#### Supplied material
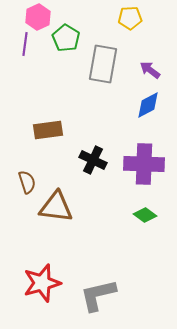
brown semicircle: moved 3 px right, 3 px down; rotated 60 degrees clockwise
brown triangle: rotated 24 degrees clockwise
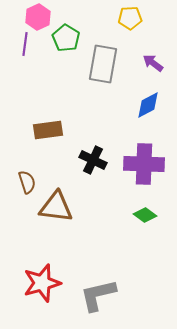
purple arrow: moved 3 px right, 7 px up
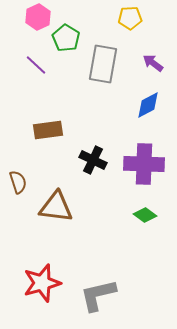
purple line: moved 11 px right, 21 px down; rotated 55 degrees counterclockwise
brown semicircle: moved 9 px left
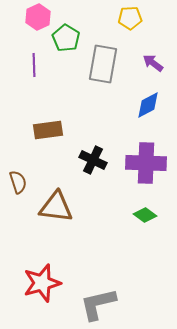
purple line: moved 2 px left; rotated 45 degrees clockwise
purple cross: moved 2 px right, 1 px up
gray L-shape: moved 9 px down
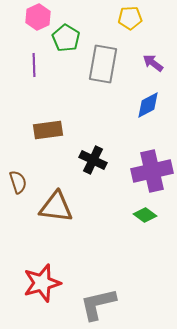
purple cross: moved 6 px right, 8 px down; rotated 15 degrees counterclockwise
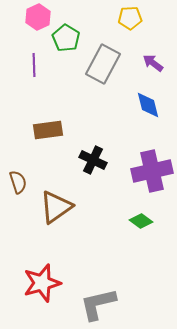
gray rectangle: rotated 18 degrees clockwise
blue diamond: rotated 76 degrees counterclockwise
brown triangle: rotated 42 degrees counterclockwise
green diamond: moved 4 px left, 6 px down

---

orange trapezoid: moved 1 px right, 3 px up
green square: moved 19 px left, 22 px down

#### Exercise requirements
Reproduce verbatim the lines of the entries from the line with "purple line: moved 11" up to and including the line with "gray L-shape: moved 9 px down", omitting the pictures from your answer.

#### Answer to the exercise
purple line: moved 11 px right, 21 px down; rotated 55 degrees counterclockwise
brown semicircle: moved 9 px left
purple line: moved 2 px left; rotated 45 degrees clockwise
purple cross: moved 2 px right, 1 px up
gray L-shape: moved 9 px down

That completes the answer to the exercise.